*YOUR INSTRUCTIONS:*
Copy the records below exactly, leaving out every picture.

INFORMATION GIVEN below:

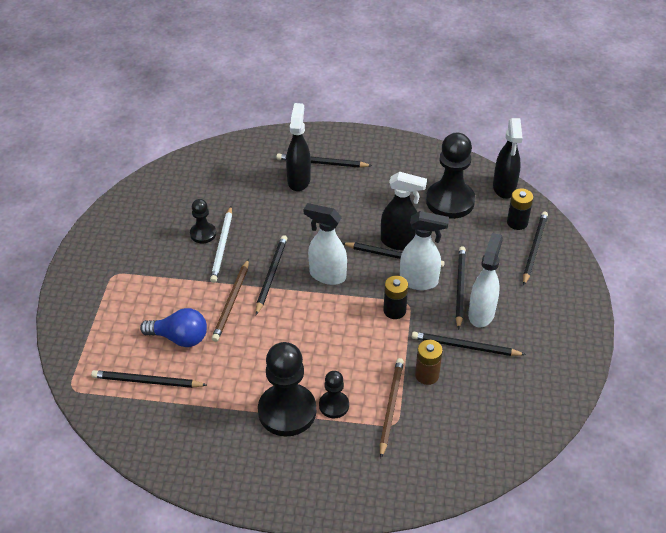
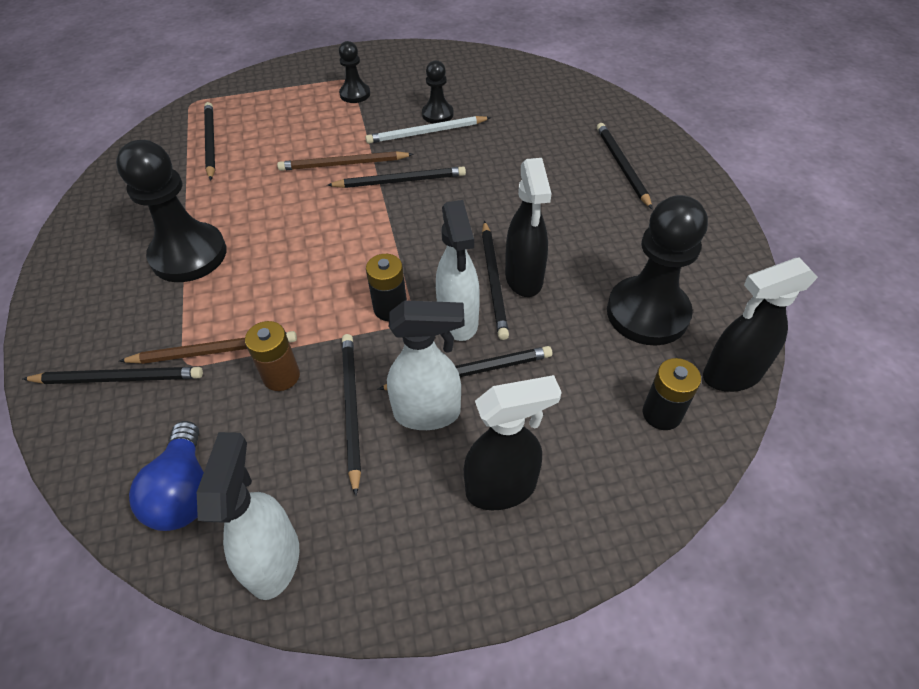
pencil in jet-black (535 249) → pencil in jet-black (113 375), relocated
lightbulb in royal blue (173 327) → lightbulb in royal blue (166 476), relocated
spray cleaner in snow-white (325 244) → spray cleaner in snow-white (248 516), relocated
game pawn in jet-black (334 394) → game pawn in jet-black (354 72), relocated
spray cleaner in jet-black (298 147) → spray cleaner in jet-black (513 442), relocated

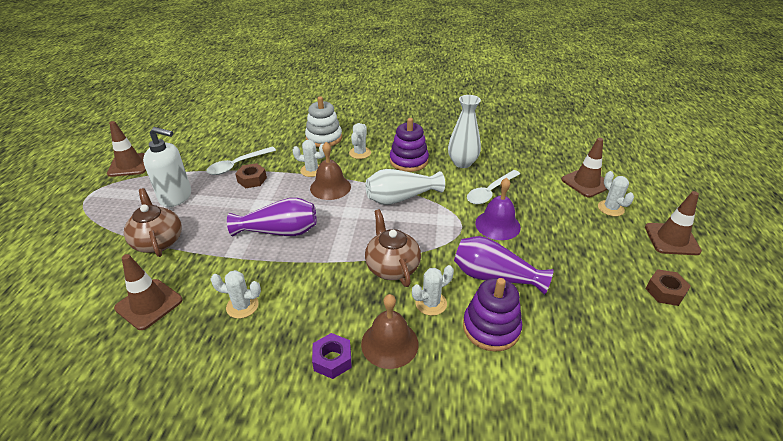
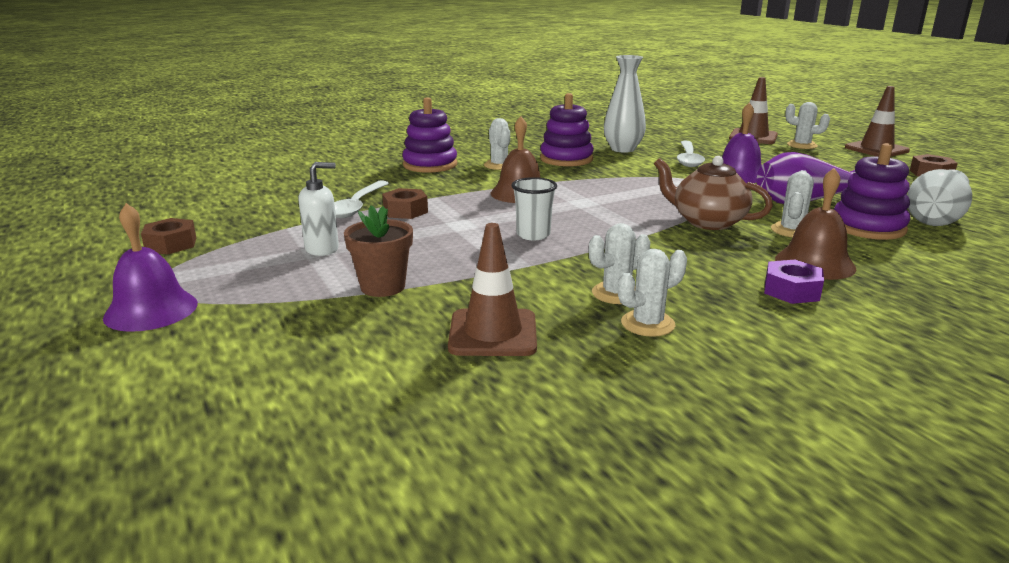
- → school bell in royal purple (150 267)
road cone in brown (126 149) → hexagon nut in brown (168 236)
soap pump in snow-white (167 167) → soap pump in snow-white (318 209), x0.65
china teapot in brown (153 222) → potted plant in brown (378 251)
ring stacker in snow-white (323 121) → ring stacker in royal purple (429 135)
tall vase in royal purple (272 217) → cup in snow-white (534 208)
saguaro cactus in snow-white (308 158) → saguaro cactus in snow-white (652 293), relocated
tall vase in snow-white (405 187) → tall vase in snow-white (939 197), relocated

End of INFORMATION GIVEN.

*RESPONSE AREA:*
pencil in jet-black (535 249) → pencil in jet-black (113 375), relocated
lightbulb in royal blue (173 327) → lightbulb in royal blue (166 476), relocated
spray cleaner in snow-white (325 244) → spray cleaner in snow-white (248 516), relocated
game pawn in jet-black (334 394) → game pawn in jet-black (354 72), relocated
spray cleaner in jet-black (298 147) → spray cleaner in jet-black (513 442), relocated

- → school bell in royal purple (150 267)
road cone in brown (126 149) → hexagon nut in brown (168 236)
soap pump in snow-white (167 167) → soap pump in snow-white (318 209), x0.65
china teapot in brown (153 222) → potted plant in brown (378 251)
ring stacker in snow-white (323 121) → ring stacker in royal purple (429 135)
tall vase in royal purple (272 217) → cup in snow-white (534 208)
saguaro cactus in snow-white (308 158) → saguaro cactus in snow-white (652 293), relocated
tall vase in snow-white (405 187) → tall vase in snow-white (939 197), relocated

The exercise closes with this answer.